Rewrite all of the data below as a numbered list with one line per item, and leave out the blank lines.

## begin Records for the exercise

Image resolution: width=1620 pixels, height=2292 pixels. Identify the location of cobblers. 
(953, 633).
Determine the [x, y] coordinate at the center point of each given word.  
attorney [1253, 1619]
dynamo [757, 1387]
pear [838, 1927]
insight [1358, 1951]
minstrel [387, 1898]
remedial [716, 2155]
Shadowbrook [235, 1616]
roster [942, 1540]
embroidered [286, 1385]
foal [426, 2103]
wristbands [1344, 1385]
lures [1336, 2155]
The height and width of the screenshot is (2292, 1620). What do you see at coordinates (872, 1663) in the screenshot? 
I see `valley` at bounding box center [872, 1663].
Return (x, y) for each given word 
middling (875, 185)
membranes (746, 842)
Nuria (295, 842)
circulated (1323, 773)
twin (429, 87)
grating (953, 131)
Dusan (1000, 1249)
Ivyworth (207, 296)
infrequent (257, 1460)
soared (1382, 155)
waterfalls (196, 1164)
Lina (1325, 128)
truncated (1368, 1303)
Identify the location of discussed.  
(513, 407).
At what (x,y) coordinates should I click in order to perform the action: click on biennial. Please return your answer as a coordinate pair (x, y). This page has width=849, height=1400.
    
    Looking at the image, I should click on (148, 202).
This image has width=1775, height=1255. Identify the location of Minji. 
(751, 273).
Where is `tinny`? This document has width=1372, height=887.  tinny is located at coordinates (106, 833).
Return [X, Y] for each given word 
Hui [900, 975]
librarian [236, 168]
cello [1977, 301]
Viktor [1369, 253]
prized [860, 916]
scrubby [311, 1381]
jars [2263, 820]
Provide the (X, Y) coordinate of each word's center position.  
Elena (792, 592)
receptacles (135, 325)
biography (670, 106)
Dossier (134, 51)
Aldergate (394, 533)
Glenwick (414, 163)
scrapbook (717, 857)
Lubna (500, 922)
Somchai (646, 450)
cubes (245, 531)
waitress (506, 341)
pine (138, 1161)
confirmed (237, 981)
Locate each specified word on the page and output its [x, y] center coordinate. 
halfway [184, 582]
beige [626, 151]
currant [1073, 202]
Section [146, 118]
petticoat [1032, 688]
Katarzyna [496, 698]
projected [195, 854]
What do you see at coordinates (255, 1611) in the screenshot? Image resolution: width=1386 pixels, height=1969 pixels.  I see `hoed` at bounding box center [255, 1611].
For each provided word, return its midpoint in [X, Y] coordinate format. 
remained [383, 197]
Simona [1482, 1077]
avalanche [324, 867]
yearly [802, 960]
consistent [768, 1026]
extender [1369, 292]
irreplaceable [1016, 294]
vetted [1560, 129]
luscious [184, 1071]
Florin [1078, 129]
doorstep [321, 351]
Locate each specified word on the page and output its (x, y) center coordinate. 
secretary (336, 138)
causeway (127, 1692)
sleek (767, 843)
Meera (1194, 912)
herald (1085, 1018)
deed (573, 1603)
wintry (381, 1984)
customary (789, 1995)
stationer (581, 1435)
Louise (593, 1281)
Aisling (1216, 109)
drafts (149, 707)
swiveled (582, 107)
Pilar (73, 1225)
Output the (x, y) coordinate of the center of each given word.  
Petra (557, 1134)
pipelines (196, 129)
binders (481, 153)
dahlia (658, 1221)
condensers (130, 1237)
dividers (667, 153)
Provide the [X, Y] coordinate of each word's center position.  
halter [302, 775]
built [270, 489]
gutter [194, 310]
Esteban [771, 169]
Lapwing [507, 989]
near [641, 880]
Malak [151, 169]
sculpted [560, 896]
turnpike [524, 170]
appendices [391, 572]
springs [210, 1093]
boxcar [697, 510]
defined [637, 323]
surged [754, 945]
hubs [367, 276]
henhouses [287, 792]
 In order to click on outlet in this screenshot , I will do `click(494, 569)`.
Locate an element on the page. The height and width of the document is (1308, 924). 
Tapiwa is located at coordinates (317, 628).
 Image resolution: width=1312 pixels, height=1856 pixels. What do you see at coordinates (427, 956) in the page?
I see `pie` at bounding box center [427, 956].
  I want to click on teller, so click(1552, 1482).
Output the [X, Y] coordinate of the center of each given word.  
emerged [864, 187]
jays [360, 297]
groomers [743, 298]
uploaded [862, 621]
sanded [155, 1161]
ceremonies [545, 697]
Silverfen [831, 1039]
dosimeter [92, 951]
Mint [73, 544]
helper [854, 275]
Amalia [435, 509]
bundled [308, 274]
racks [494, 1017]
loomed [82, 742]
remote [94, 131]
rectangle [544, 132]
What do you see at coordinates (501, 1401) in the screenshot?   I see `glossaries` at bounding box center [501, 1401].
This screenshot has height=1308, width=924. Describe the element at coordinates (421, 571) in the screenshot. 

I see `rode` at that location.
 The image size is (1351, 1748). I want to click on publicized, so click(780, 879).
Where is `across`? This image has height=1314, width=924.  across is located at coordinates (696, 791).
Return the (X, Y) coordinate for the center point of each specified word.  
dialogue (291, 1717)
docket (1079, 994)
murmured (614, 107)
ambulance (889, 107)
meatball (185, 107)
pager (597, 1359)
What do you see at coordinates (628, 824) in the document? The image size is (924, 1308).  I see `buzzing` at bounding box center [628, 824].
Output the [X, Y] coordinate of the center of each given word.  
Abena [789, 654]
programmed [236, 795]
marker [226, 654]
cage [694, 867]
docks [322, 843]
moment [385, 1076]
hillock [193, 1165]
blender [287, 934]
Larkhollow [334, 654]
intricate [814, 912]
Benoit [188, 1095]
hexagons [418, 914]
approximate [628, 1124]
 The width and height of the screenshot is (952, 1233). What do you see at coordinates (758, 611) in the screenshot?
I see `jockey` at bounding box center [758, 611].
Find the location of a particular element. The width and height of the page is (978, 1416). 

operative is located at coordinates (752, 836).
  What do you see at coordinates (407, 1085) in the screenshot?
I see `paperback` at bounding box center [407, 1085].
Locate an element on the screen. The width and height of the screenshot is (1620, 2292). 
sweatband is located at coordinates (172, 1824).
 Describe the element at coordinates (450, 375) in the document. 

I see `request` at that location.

## end Records for the exercise

# Exercise output:
1. Image resolution: width=1620 pixels, height=2292 pixels. Identify the location of cobblers. 
2. (953, 633).
3. Determine the [x, y] coordinate at the center point of each given word.  
4. attorney [1253, 1619]
5. dynamo [757, 1387]
6. pear [838, 1927]
7. insight [1358, 1951]
8. minstrel [387, 1898]
9. remedial [716, 2155]
10. Shadowbrook [235, 1616]
11. roster [942, 1540]
12. embroidered [286, 1385]
13. foal [426, 2103]
14. wristbands [1344, 1385]
15. lures [1336, 2155]
16. The height and width of the screenshot is (2292, 1620). What do you see at coordinates (872, 1663) in the screenshot? 
17. I see `valley` at bounding box center [872, 1663].
18. Return (x, y) for each given word 
19. middling (875, 185)
20. membranes (746, 842)
21. Nuria (295, 842)
22. circulated (1323, 773)
23. twin (429, 87)
24. grating (953, 131)
25. Dusan (1000, 1249)
26. Ivyworth (207, 296)
27. infrequent (257, 1460)
28. soared (1382, 155)
29. waterfalls (196, 1164)
30. Lina (1325, 128)
31. truncated (1368, 1303)
32. Identify the location of discussed.  
33. (513, 407).
34. At what (x,y) coordinates should I click in order to perform the action: click on biennial. Please return your answer as a coordinate pair (x, y). This page has width=849, height=1400.
35.     Looking at the image, I should click on (148, 202).
36. This image has width=1775, height=1255. Identify the location of Minji. 
37. (751, 273).
38. Where is `tinny`? This document has width=1372, height=887.  tinny is located at coordinates (106, 833).
39. Return [X, Y] for each given word 
40. Hui [900, 975]
41. librarian [236, 168]
42. cello [1977, 301]
43. Viktor [1369, 253]
44. prized [860, 916]
45. scrubby [311, 1381]
46. jars [2263, 820]
47. Provide the (X, Y) coordinate of each word's center position.  
48. Elena (792, 592)
49. receptacles (135, 325)
50. biography (670, 106)
51. Dossier (134, 51)
52. Aldergate (394, 533)
53. Glenwick (414, 163)
54. scrapbook (717, 857)
55. Lubna (500, 922)
56. Somchai (646, 450)
57. cubes (245, 531)
58. waitress (506, 341)
59. pine (138, 1161)
60. confirmed (237, 981)
61. Locate each specified word on the page and output its [x, y] center coordinate. 
62. halfway [184, 582]
63. beige [626, 151]
64. currant [1073, 202]
65. Section [146, 118]
66. petticoat [1032, 688]
67. Katarzyna [496, 698]
68. projected [195, 854]
69. What do you see at coordinates (255, 1611) in the screenshot? Image resolution: width=1386 pixels, height=1969 pixels.  I see `hoed` at bounding box center [255, 1611].
70. For each provided word, return its midpoint in [X, Y] coordinate format. 
71. remained [383, 197]
72. Simona [1482, 1077]
73. avalanche [324, 867]
74. yearly [802, 960]
75. consistent [768, 1026]
76. extender [1369, 292]
77. irreplaceable [1016, 294]
78. vetted [1560, 129]
79. luscious [184, 1071]
80. Florin [1078, 129]
81. doorstep [321, 351]
82. Locate each specified word on the page and output its (x, y) center coordinate. 
83. secretary (336, 138)
84. causeway (127, 1692)
85. sleek (767, 843)
86. Meera (1194, 912)
87. herald (1085, 1018)
88. deed (573, 1603)
89. wintry (381, 1984)
90. customary (789, 1995)
91. stationer (581, 1435)
92. Louise (593, 1281)
93. Aisling (1216, 109)
94. drafts (149, 707)
95. swiveled (582, 107)
96. Pilar (73, 1225)
97. Output the (x, y) coordinate of the center of each given word.  
98. Petra (557, 1134)
99. pipelines (196, 129)
100. binders (481, 153)
101. dahlia (658, 1221)
102. condensers (130, 1237)
103. dividers (667, 153)
104. Provide the [X, Y] coordinate of each word's center position.  
105. halter [302, 775]
106. built [270, 489]
107. gutter [194, 310]
108. Esteban [771, 169]
109. Lapwing [507, 989]
110. near [641, 880]
111. Malak [151, 169]
112. sculpted [560, 896]
113. turnpike [524, 170]
114. appendices [391, 572]
115. springs [210, 1093]
116. boxcar [697, 510]
117. defined [637, 323]
118. surged [754, 945]
119. hubs [367, 276]
120. henhouses [287, 792]
121.  In order to click on outlet in this screenshot , I will do `click(494, 569)`.
122. Locate an element on the page. The height and width of the document is (1308, 924). 
123. Tapiwa is located at coordinates (317, 628).
124.  Image resolution: width=1312 pixels, height=1856 pixels. What do you see at coordinates (427, 956) in the page?
125. I see `pie` at bounding box center [427, 956].
126.   I want to click on teller, so click(1552, 1482).
127. Output the [X, Y] coordinate of the center of each given word.  
128. emerged [864, 187]
129. jays [360, 297]
130. groomers [743, 298]
131. uploaded [862, 621]
132. sanded [155, 1161]
133. ceremonies [545, 697]
134. Silverfen [831, 1039]
135. dosimeter [92, 951]
136. Mint [73, 544]
137. helper [854, 275]
138. Amalia [435, 509]
139. bundled [308, 274]
140. racks [494, 1017]
141. loomed [82, 742]
142. remote [94, 131]
143. rectangle [544, 132]
144. What do you see at coordinates (501, 1401) in the screenshot?   I see `glossaries` at bounding box center [501, 1401].
145. This screenshot has height=1308, width=924. Describe the element at coordinates (421, 571) in the screenshot. 
146. I see `rode` at that location.
147.  The image size is (1351, 1748). I want to click on publicized, so click(780, 879).
148. Where is `across`? This image has height=1314, width=924.  across is located at coordinates (696, 791).
149. Return the (X, Y) coordinate for the center point of each specified word.  
150. dialogue (291, 1717)
151. docket (1079, 994)
152. murmured (614, 107)
153. ambulance (889, 107)
154. meatball (185, 107)
155. pager (597, 1359)
156. What do you see at coordinates (628, 824) in the document? The image size is (924, 1308).  I see `buzzing` at bounding box center [628, 824].
157. Output the [X, Y] coordinate of the center of each given word.  
158. Abena [789, 654]
159. programmed [236, 795]
160. marker [226, 654]
161. cage [694, 867]
162. docks [322, 843]
163. moment [385, 1076]
164. hillock [193, 1165]
165. blender [287, 934]
166. Larkhollow [334, 654]
167. intricate [814, 912]
168. Benoit [188, 1095]
169. hexagons [418, 914]
170. approximate [628, 1124]
171.  The width and height of the screenshot is (952, 1233). What do you see at coordinates (758, 611) in the screenshot?
172. I see `jockey` at bounding box center [758, 611].
173. Find the location of a particular element. The width and height of the page is (978, 1416). 
174. operative is located at coordinates (752, 836).
175.   What do you see at coordinates (407, 1085) in the screenshot?
176. I see `paperback` at bounding box center [407, 1085].
177. Locate an element on the screen. The width and height of the screenshot is (1620, 2292). 
178. sweatband is located at coordinates (172, 1824).
179.  Describe the element at coordinates (450, 375) in the document. 
180. I see `request` at that location.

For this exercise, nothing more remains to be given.